**AIM OF THE EXERCISE:** Omit all pictures. Quote only the lines from the one with "IC6: NOT 74HC04" through the end of the material below.

**SOURCE INFORMATION:**
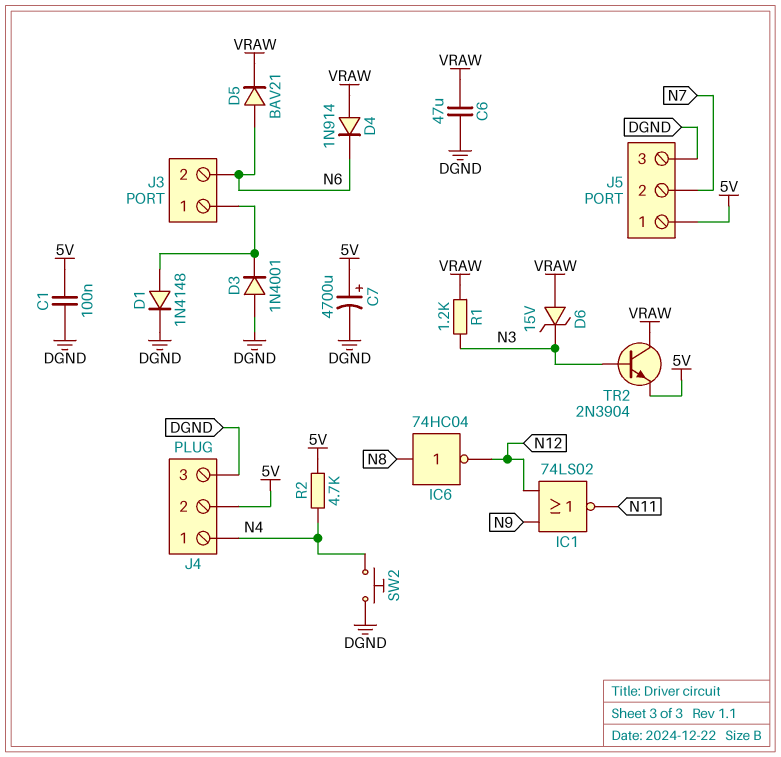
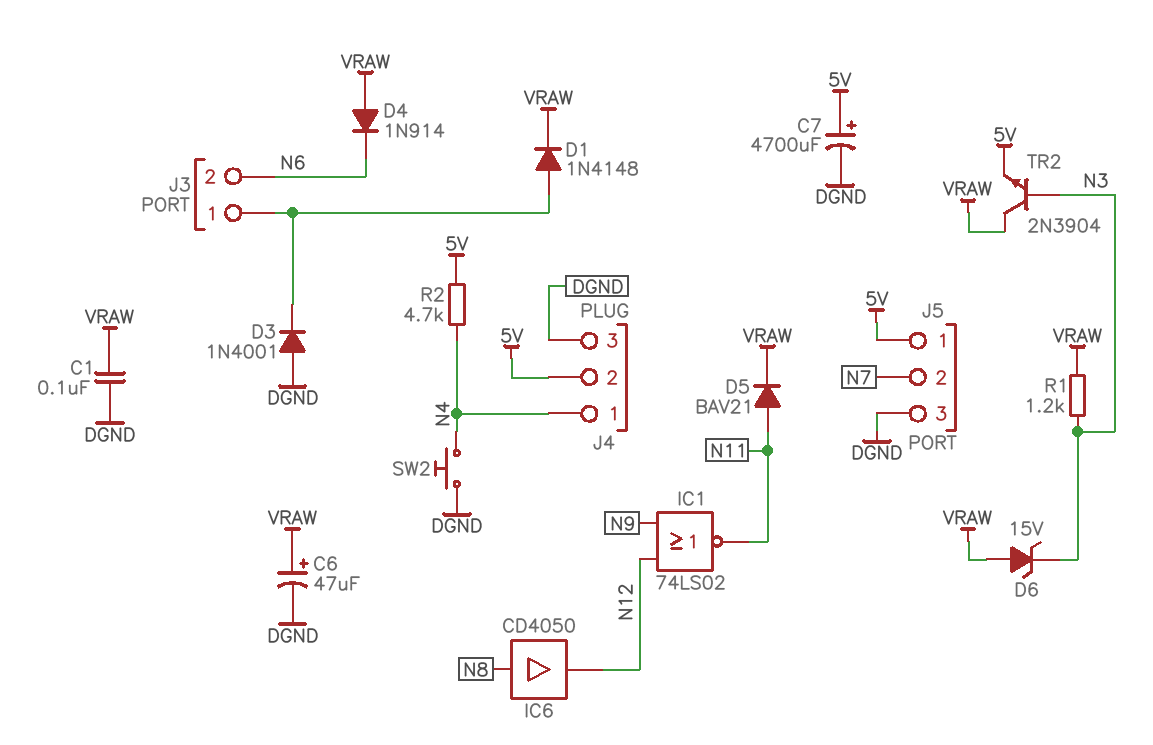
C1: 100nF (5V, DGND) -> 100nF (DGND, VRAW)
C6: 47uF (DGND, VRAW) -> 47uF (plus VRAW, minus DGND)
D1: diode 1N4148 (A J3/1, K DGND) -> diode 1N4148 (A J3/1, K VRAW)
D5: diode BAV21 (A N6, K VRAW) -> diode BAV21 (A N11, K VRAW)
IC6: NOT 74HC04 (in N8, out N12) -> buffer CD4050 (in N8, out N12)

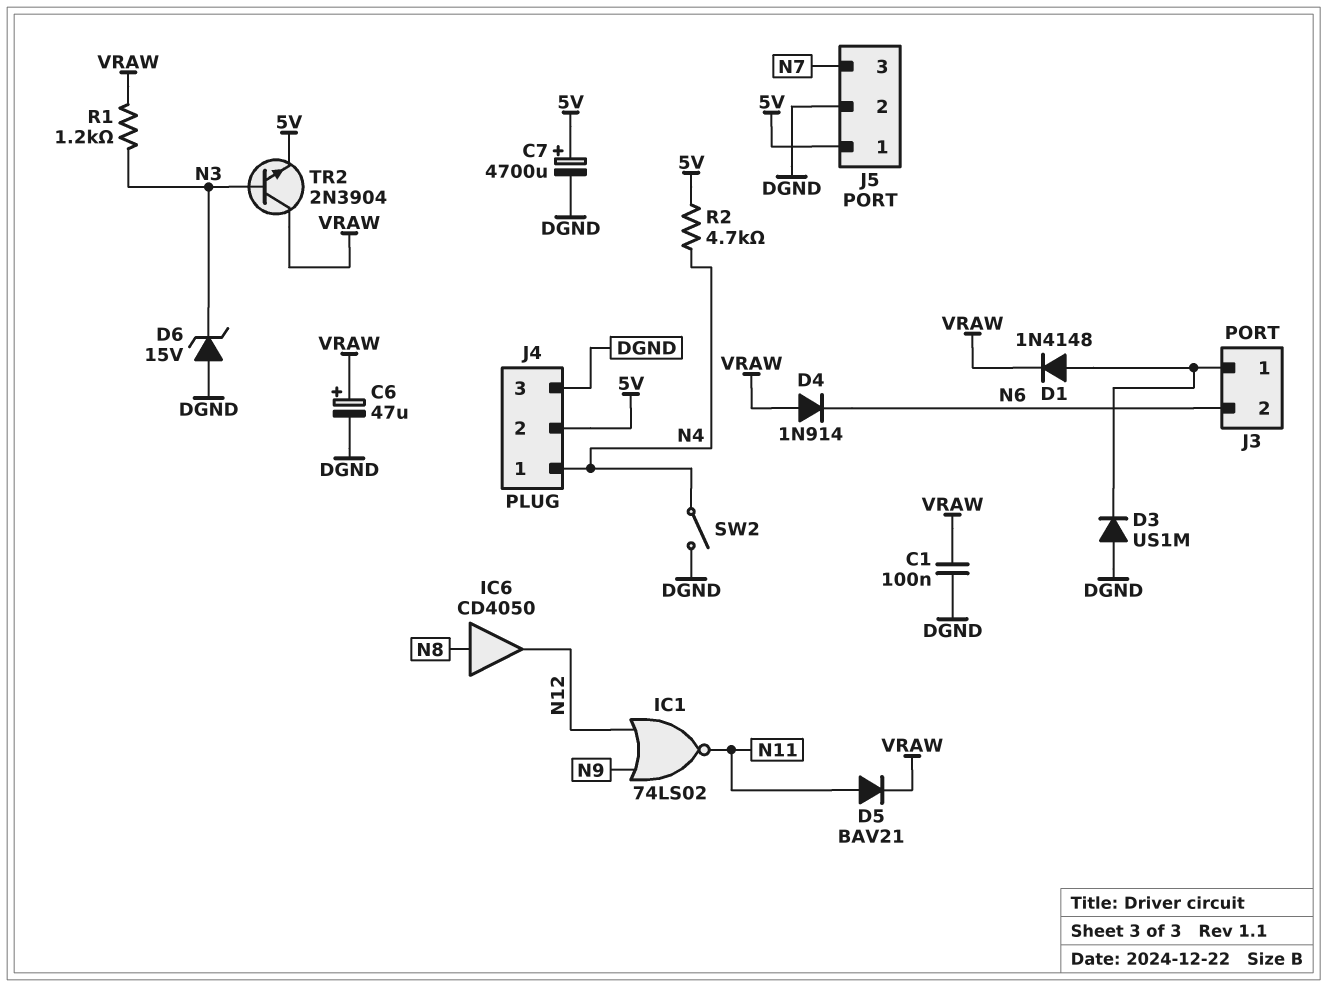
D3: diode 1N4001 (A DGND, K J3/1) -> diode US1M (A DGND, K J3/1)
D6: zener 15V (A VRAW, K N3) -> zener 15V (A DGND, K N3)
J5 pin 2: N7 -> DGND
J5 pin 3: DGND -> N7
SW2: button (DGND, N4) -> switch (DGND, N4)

**SOLUTION:**
IC6: NOT 74HC04 (in N8, out N12) -> buffer CD4050 (in N8, out N12)

D3: diode 1N4001 (A DGND, K J3/1) -> diode US1M (A DGND, K J3/1)
D6: zener 15V (A VRAW, K N3) -> zener 15V (A DGND, K N3)
J5 pin 2: N7 -> DGND
J5 pin 3: DGND -> N7
SW2: button (DGND, N4) -> switch (DGND, N4)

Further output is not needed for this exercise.